Your task is to transcribe the lines from the start of the data below through the line containing "[(276,175),(243,175),(243,200),(276,200),(276,175)]", inclusive, exactly as they stand and without the pictures.

--- Information provided ---
════════

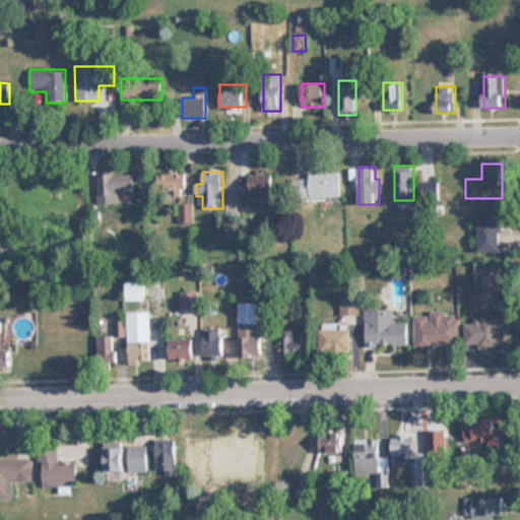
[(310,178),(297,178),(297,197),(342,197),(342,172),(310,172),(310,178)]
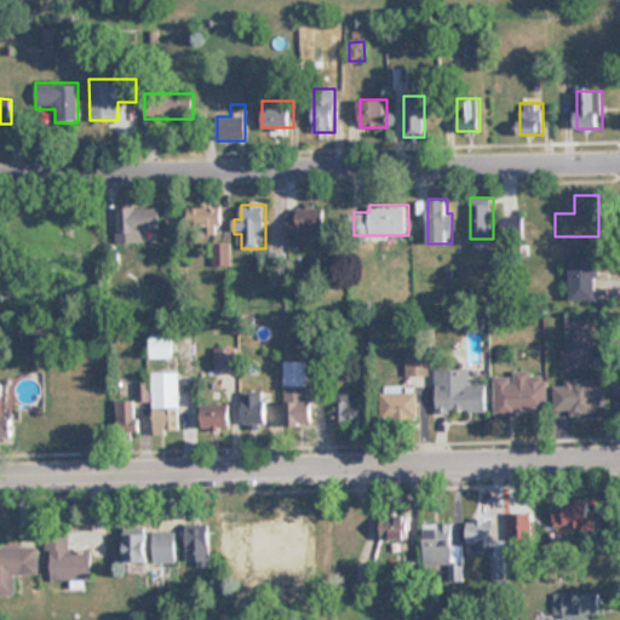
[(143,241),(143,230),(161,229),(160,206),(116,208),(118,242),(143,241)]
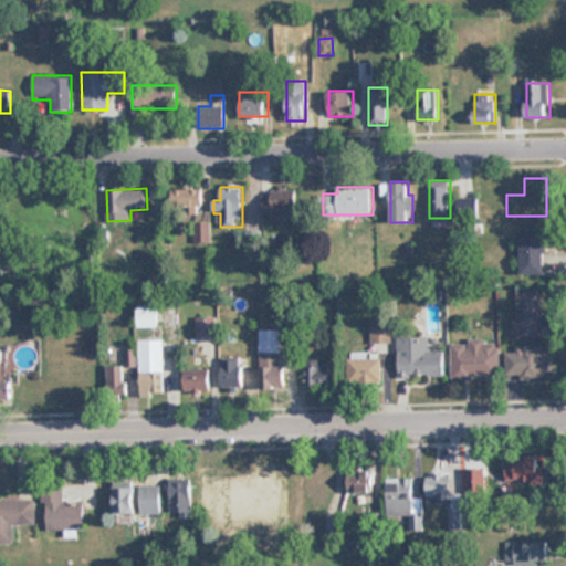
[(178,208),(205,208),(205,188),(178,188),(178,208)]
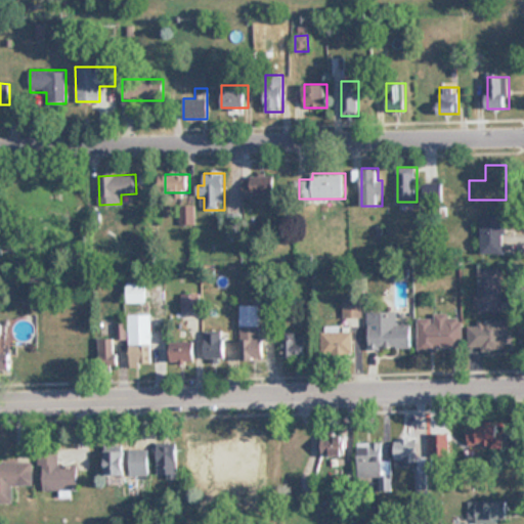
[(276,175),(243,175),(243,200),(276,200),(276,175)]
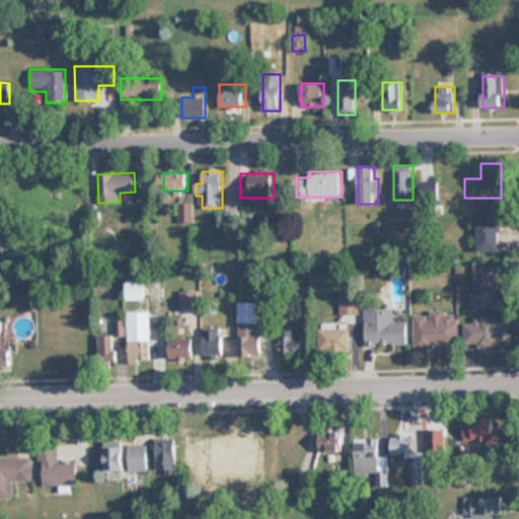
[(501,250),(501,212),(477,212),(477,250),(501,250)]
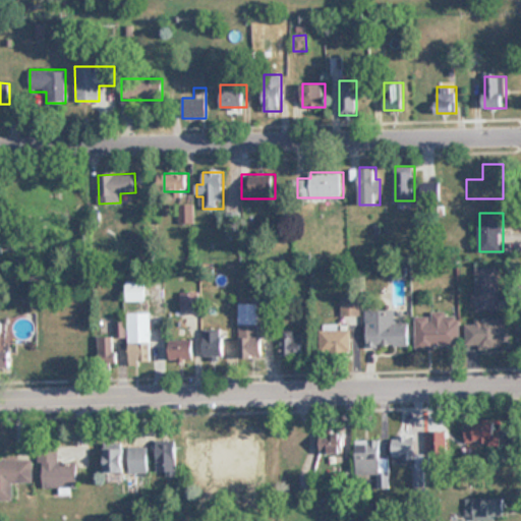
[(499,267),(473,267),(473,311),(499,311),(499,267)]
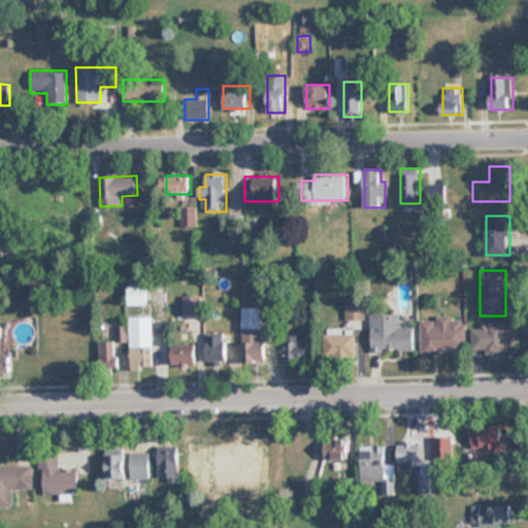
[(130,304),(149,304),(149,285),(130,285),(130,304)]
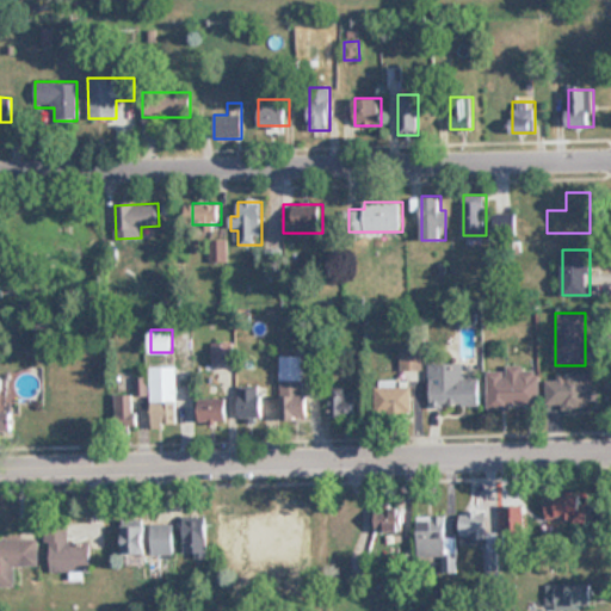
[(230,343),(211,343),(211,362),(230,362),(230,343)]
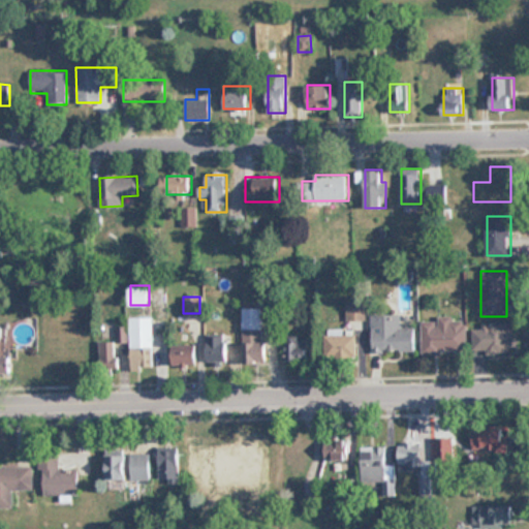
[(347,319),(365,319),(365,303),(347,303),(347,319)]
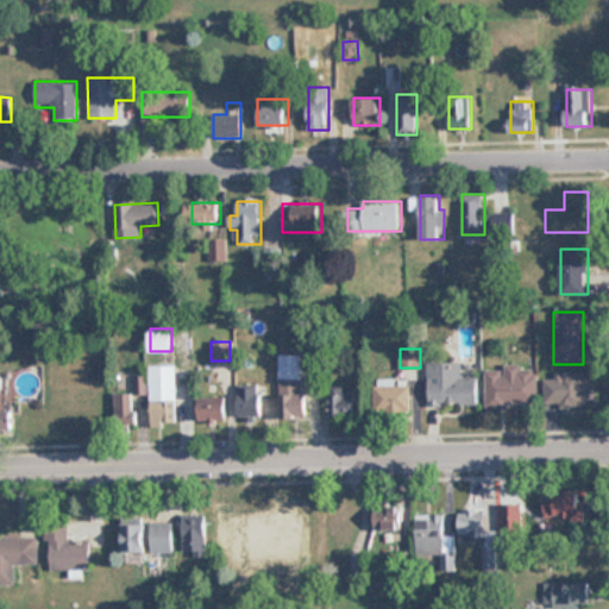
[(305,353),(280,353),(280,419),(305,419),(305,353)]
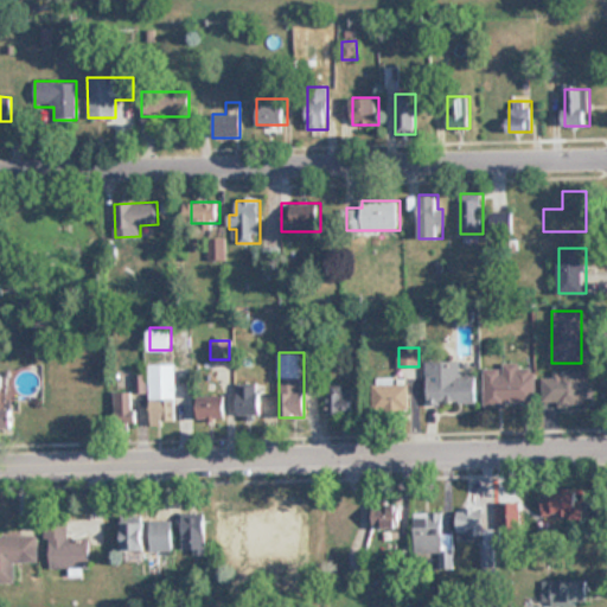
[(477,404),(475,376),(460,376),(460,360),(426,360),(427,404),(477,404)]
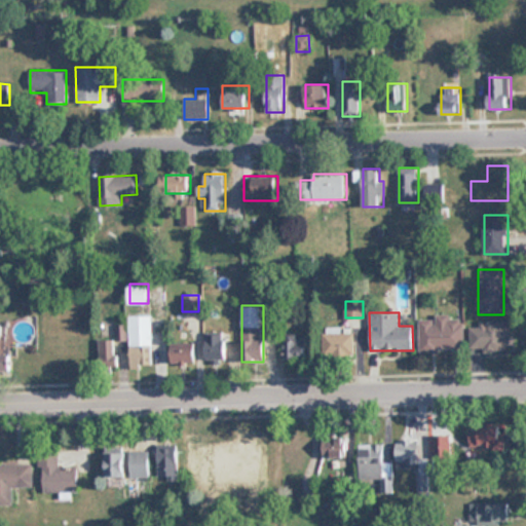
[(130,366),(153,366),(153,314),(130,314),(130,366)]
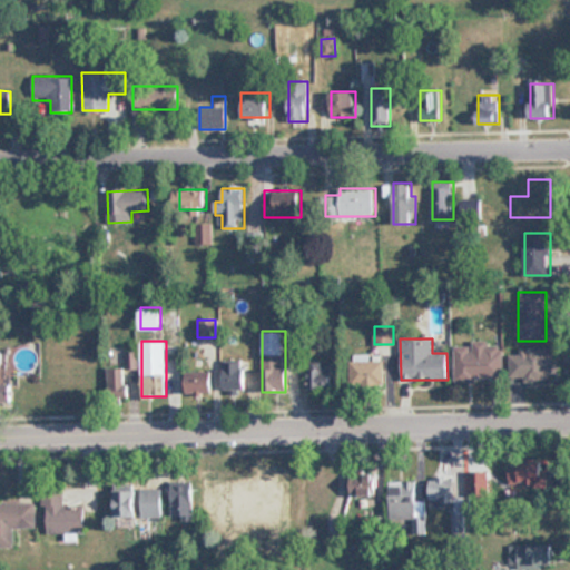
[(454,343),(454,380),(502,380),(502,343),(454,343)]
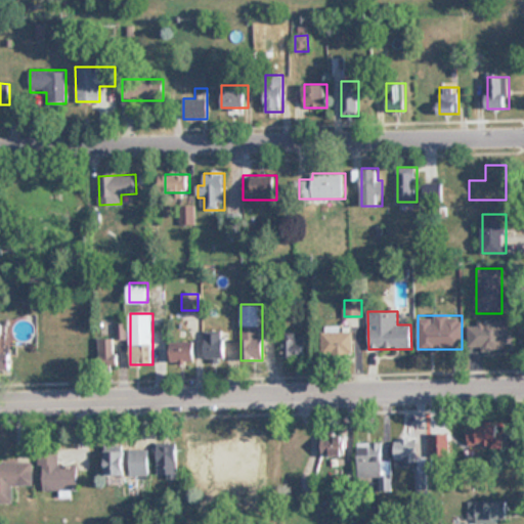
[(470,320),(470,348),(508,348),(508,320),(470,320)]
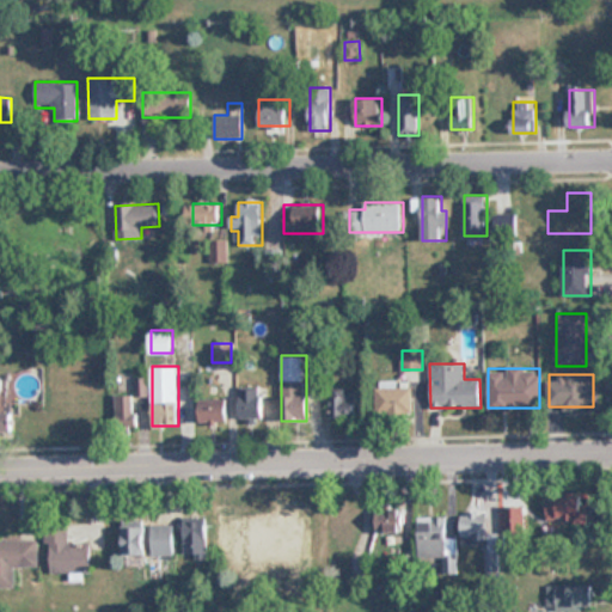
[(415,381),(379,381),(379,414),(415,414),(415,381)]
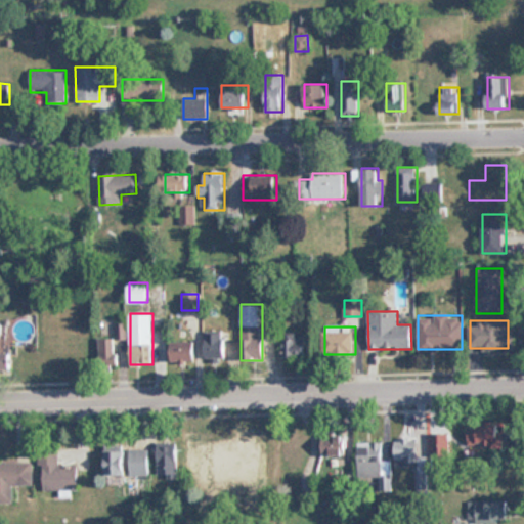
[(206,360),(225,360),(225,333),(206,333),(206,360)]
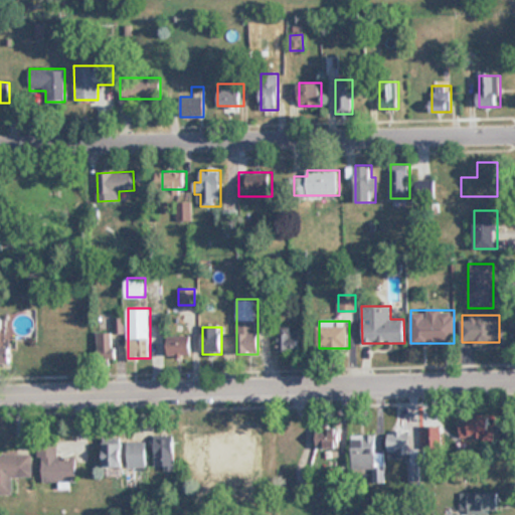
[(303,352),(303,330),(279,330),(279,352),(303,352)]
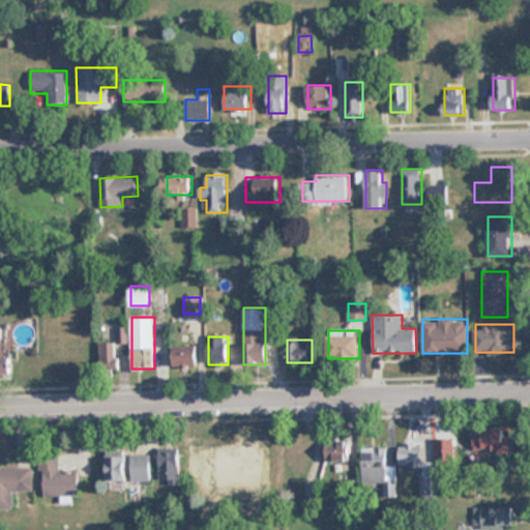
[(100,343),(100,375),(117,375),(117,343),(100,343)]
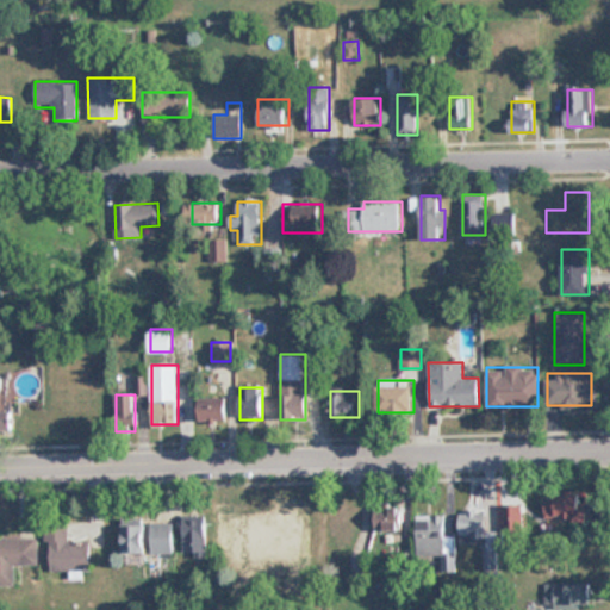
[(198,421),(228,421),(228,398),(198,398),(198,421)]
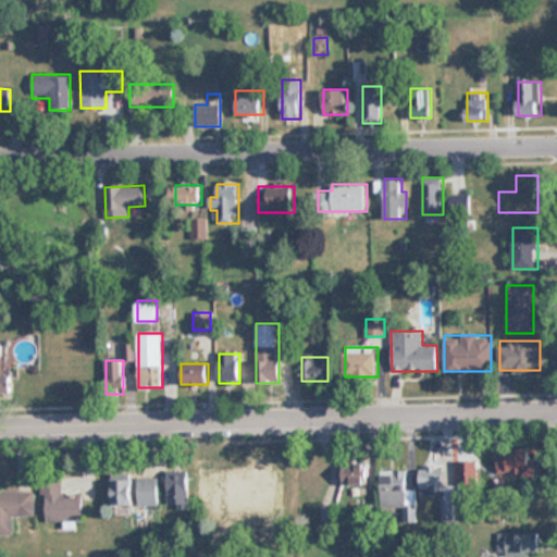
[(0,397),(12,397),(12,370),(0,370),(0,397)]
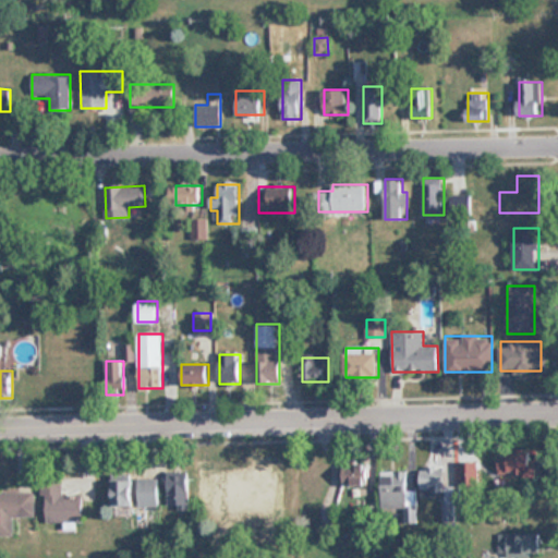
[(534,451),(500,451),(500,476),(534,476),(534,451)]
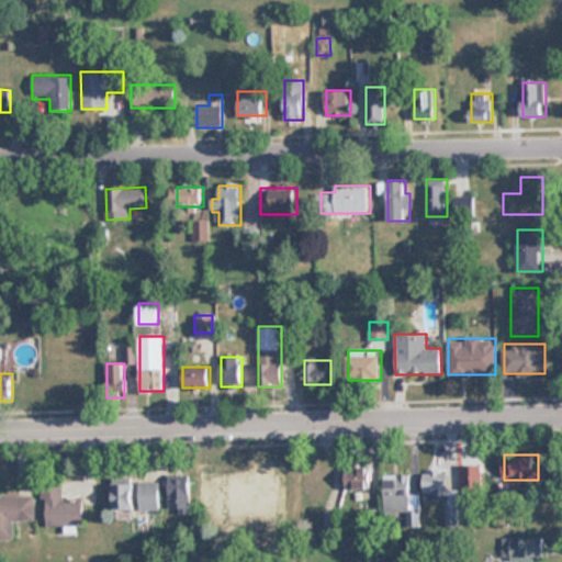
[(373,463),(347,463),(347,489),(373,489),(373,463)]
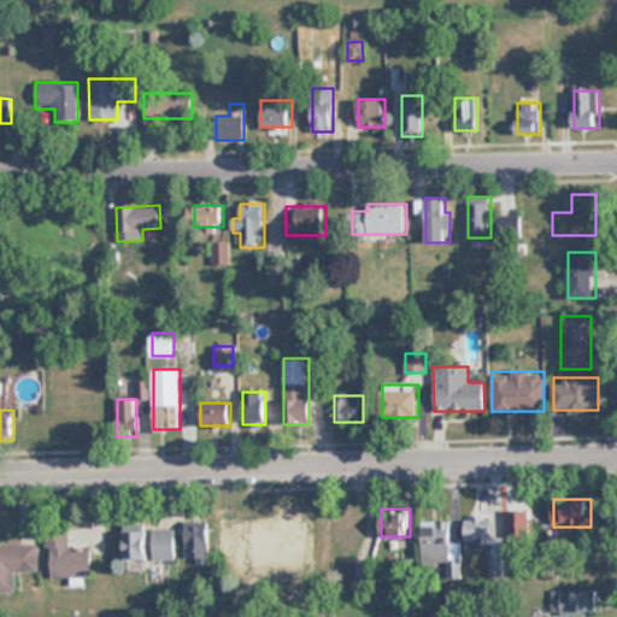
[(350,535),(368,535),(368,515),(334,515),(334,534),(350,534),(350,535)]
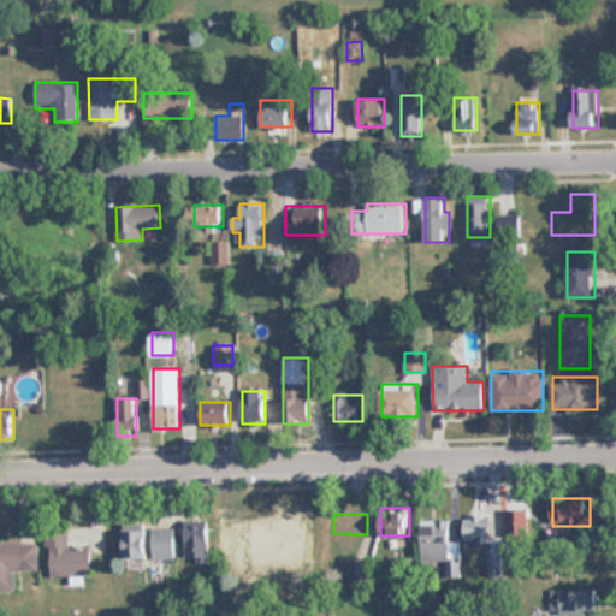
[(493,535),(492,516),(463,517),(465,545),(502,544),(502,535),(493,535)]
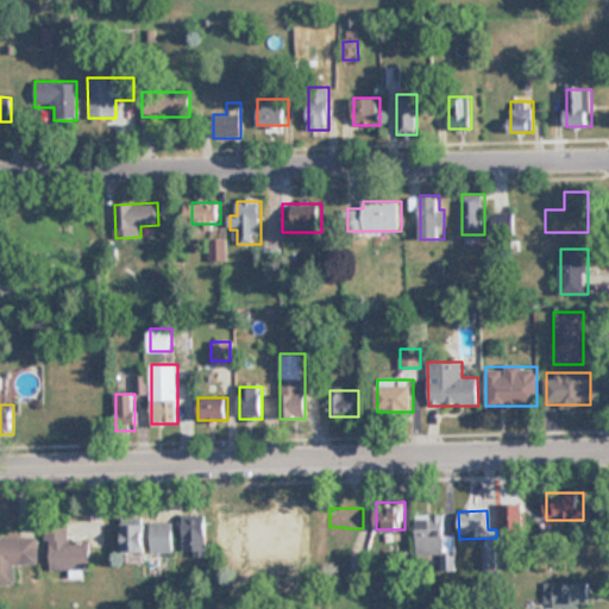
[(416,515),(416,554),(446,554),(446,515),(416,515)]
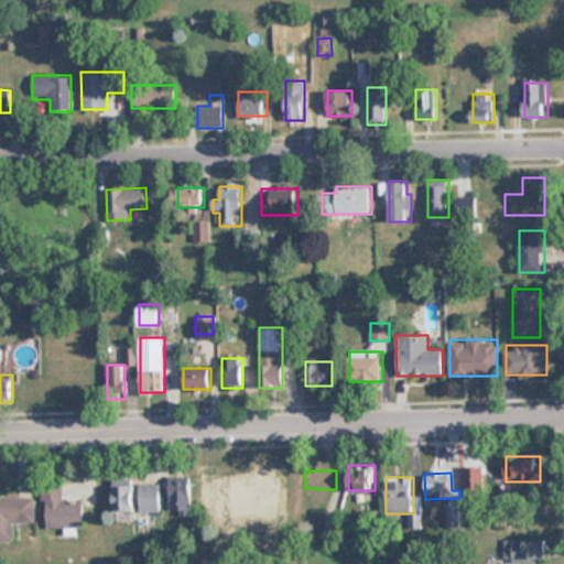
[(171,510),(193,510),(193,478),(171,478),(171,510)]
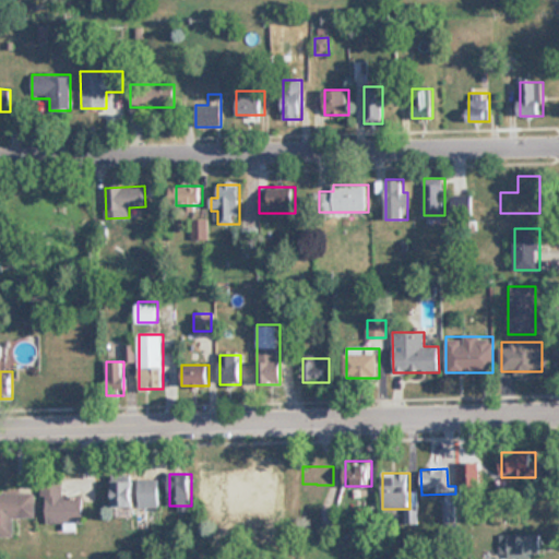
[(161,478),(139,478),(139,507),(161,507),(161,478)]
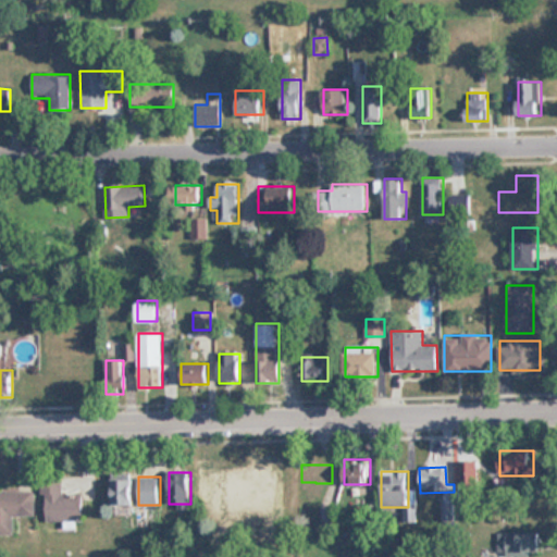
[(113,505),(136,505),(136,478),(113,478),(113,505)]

════════

--- Answer section ---
[(310,178),(297,178),(297,197),(342,197),(342,172),(310,172),(310,178)]
[(143,241),(143,230),(161,229),(160,206),(116,208),(118,242),(143,241)]
[(178,208),(205,208),(205,188),(178,188),(178,208)]
[(276,175),(243,175),(243,200),(276,200),(276,175)]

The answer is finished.